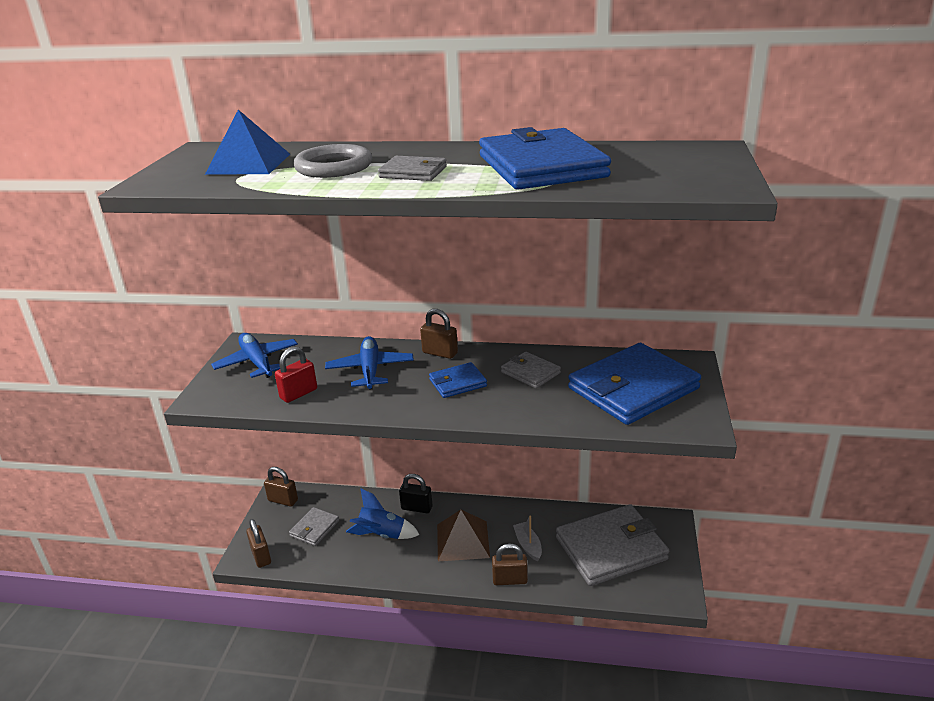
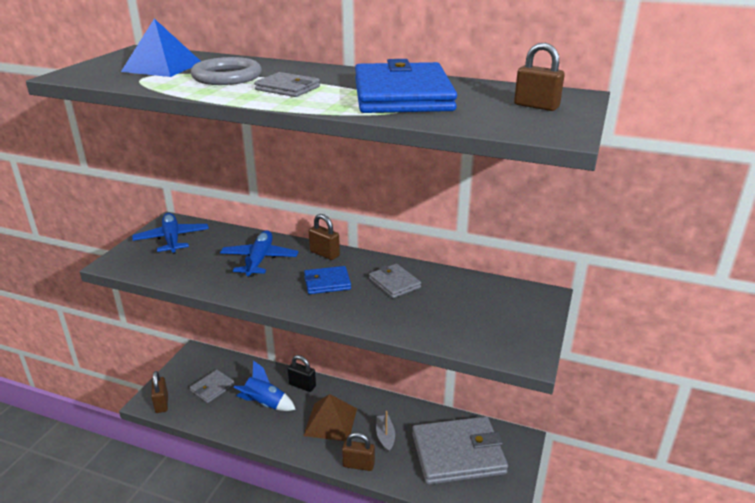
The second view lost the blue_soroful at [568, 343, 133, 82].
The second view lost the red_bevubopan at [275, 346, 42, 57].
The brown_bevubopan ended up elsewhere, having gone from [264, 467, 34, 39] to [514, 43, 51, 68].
========
## YOUR INSTRUCTIONS
The string "lost" marks the lines to copy; report each of them from the data above.

## RESPONSE FOR THIS EXERCISE
The second view lost the blue_soroful at [568, 343, 133, 82].
The second view lost the red_bevubopan at [275, 346, 42, 57].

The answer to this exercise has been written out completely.